DIRECTIONS → Within the material below, transcribe exactly the lines from the one holding "green brick C7:D7" through the one holding "white brick E1:E3 level 1 -> none", keeping both ends and skipping the rest.

INFORMATION SHOWN →
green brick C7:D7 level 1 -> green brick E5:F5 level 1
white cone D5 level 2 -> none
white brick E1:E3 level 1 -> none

* * *

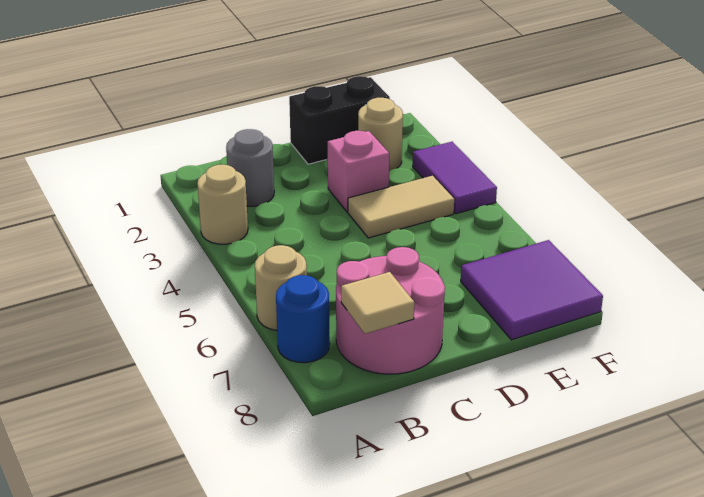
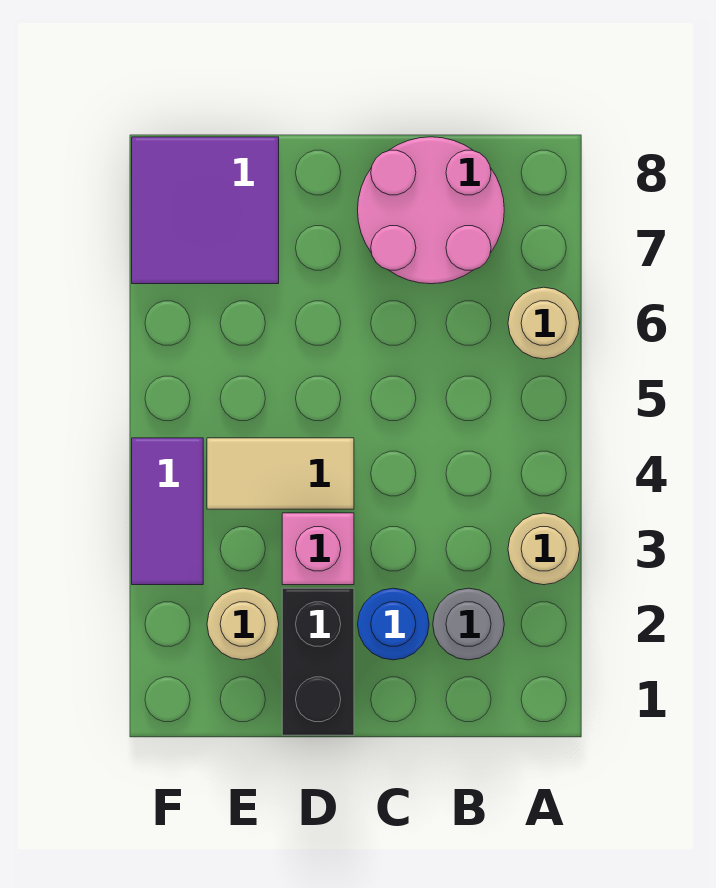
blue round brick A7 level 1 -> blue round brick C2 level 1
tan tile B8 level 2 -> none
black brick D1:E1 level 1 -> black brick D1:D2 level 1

---

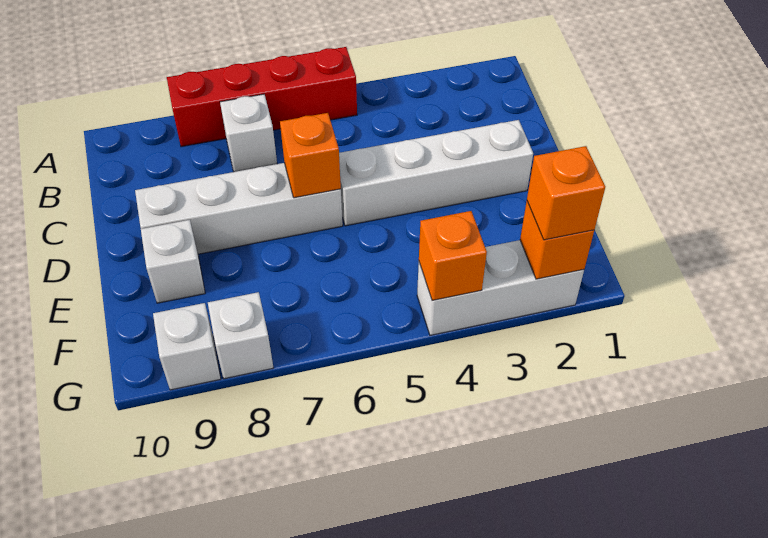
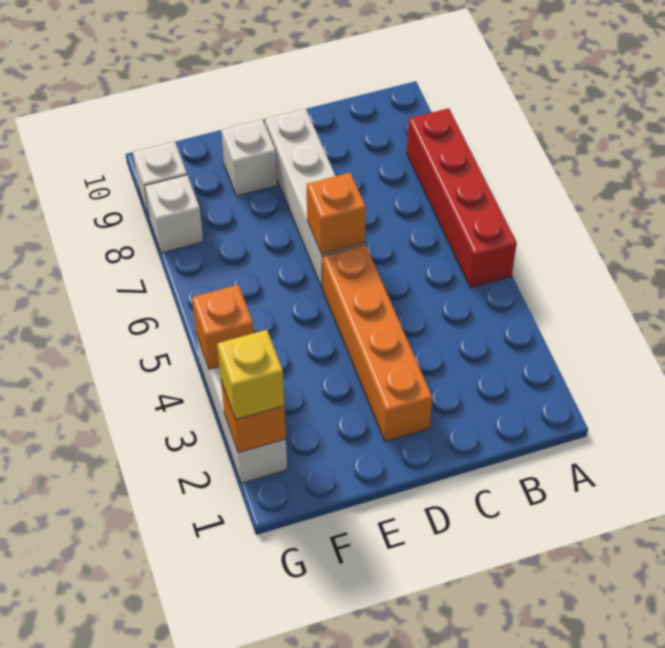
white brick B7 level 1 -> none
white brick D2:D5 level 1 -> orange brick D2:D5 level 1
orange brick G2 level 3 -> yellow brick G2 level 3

SOLUTION TO THE PROBLEM →
green brick C7:D7 level 1 -> green brick E5:F5 level 1
white cone D5 level 2 -> none
white brick E1:E3 level 1 -> none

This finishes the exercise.